DESCRIPTION OF THE TASK:
The expected result is the segment of the entries that begins with the line containing "resized,spryskiwacz (czerwony),(461 144" and ends with the last line, copied verbatim.

*** Opening of INFORMATION ***

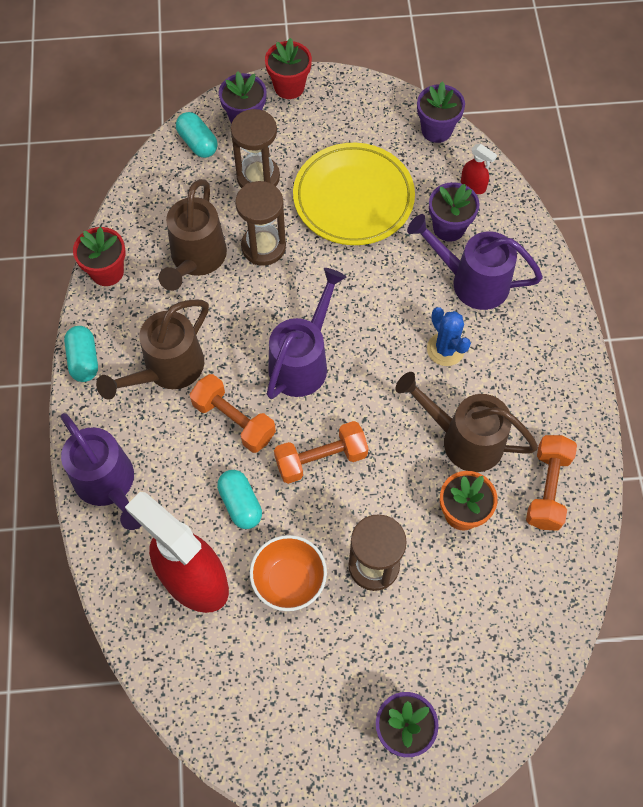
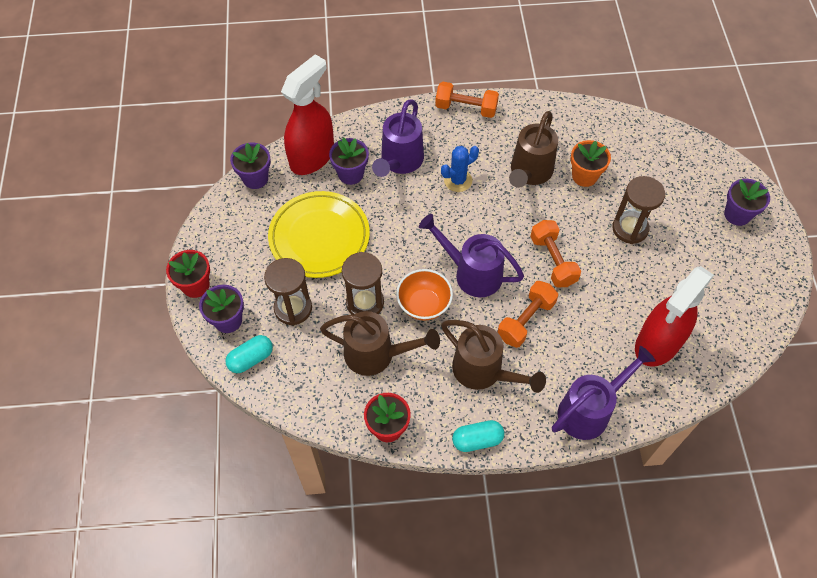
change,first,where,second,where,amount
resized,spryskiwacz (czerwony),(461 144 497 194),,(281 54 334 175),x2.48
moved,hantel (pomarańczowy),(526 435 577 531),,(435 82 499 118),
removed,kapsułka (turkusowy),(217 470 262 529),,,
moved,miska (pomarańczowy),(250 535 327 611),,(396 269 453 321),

*** Close of INFORMATION ***

TASK ANSWER:
resized,spryskiwacz (czerwony),(461 144 497 194),,(281 54 334 175),x2.48
moved,hantel (pomarańczowy),(526 435 577 531),,(435 82 499 118),
removed,kapsułka (turkusowy),(217 470 262 529),,,
moved,miska (pomarańczowy),(250 535 327 611),,(396 269 453 321),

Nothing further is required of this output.